== Segment start ==
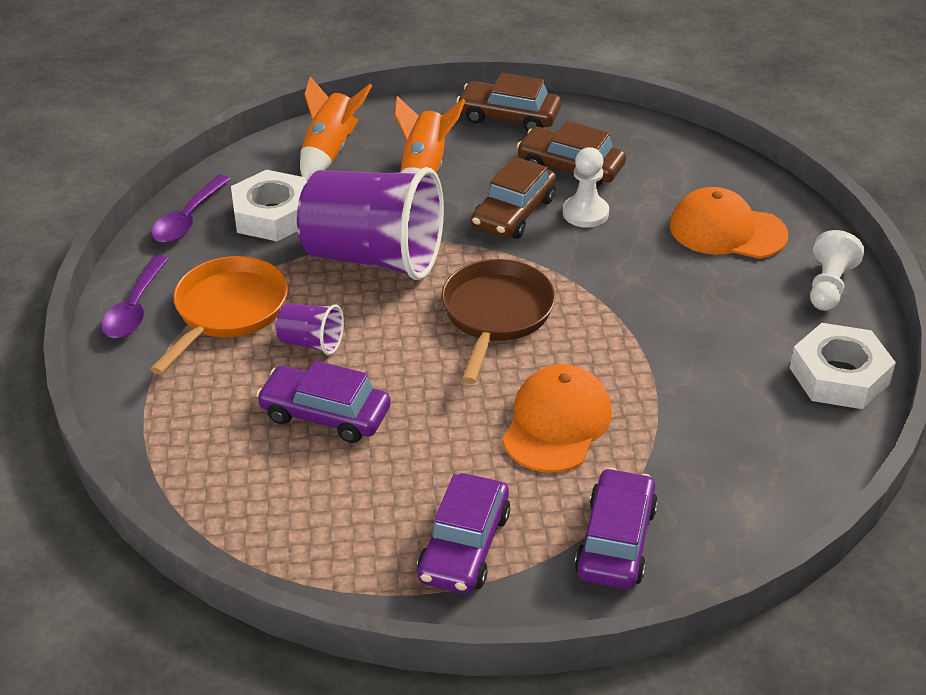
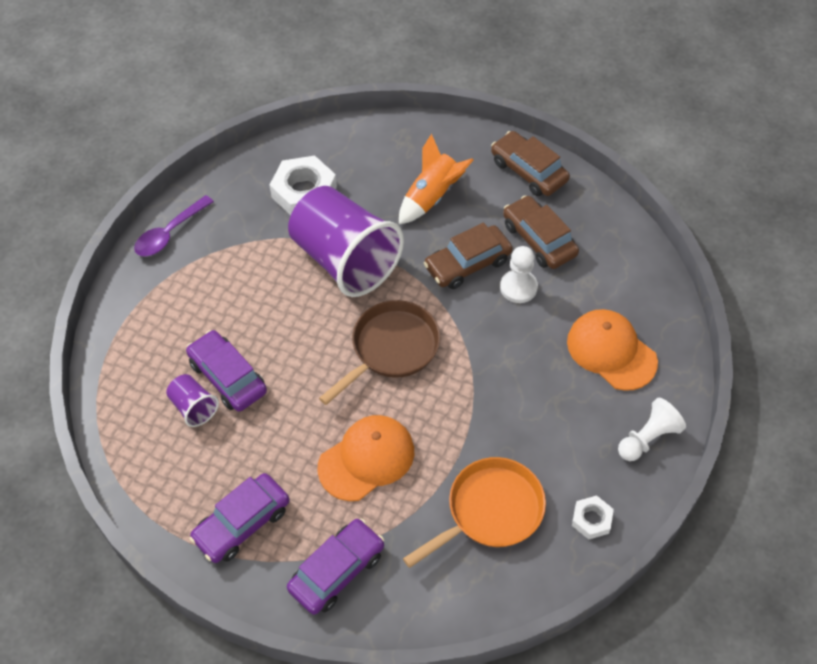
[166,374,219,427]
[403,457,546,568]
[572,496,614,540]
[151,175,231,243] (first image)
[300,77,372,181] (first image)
== Segment end ==
__TASK REQUIREMENTS__
The full listing must come back exactly as written, with its pictures left out.

__SOLUTION TO THE PROBLEM__
[166,374,219,427]
[403,457,546,568]
[572,496,614,540]
[151,175,231,243] (first image)
[300,77,372,181] (first image)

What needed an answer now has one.